■ Required action:
Every line in the listing below from the one with "(457, 76) = (391, 67): yellow donut -> none" through the one with "(649, 235) = (521, 230): red" is to be reproduced exactly, both ends included; leave out the rest.

■ Study material:

== == ==

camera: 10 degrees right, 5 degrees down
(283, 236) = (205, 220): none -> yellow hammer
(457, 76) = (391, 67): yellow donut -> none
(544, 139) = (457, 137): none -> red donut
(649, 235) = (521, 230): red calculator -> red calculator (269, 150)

== == ==

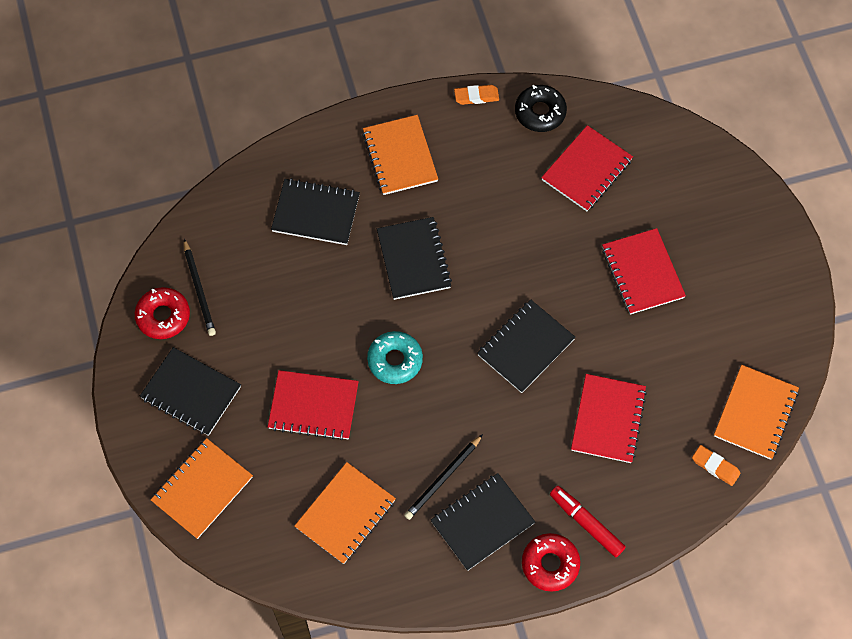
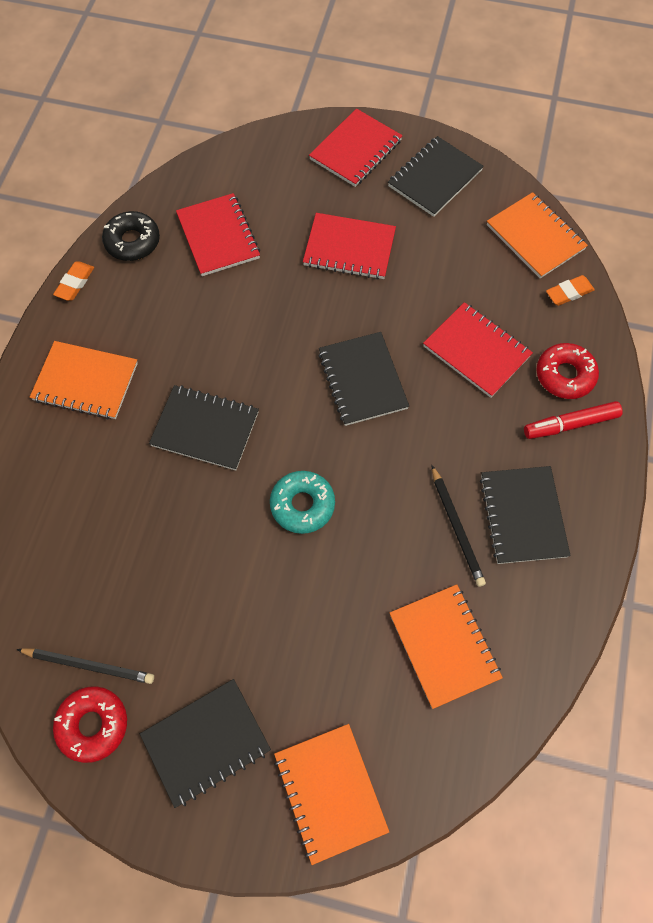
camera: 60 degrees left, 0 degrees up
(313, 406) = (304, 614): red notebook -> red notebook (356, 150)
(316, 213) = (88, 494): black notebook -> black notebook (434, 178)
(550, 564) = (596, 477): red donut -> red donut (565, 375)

== == ==

■ Response:
(457, 76) = (391, 67): yellow donut -> none
(544, 139) = (457, 137): none -> red donut
(649, 235) = (521, 230): red calculator -> red calculator (269, 150)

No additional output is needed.